> **EXERCISE REQUIREMENTS**
Report all lines of the records that contain "none".

[DATA SHOWN Boundary: Start]

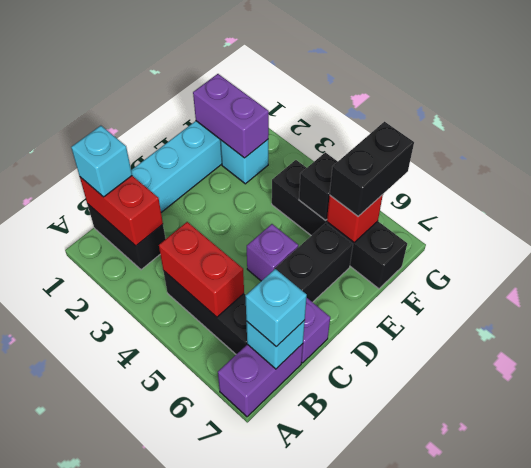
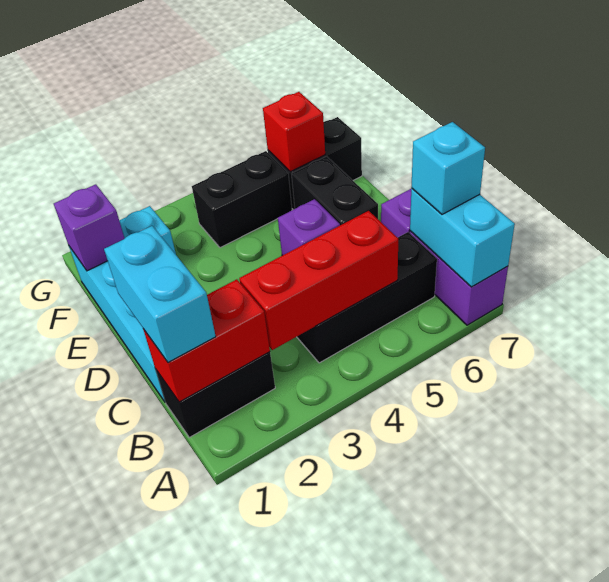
cyan brick B1 level 3 -> cyan brick B1:C1 level 3
red brick B4:B5 level 2 -> red brick B3:B5 level 2
cyan brick B7 level 2 -> cyan brick A7:B7 level 2
purple brick F1:F2 level 2 -> purple brick F1 level 2
black brick F5 level 2 -> none
black brick F6:G6 level 3 -> none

[DATA SHOWN Boundary: End]

> **TASK RESULT**
black brick F5 level 2 -> none
black brick F6:G6 level 3 -> none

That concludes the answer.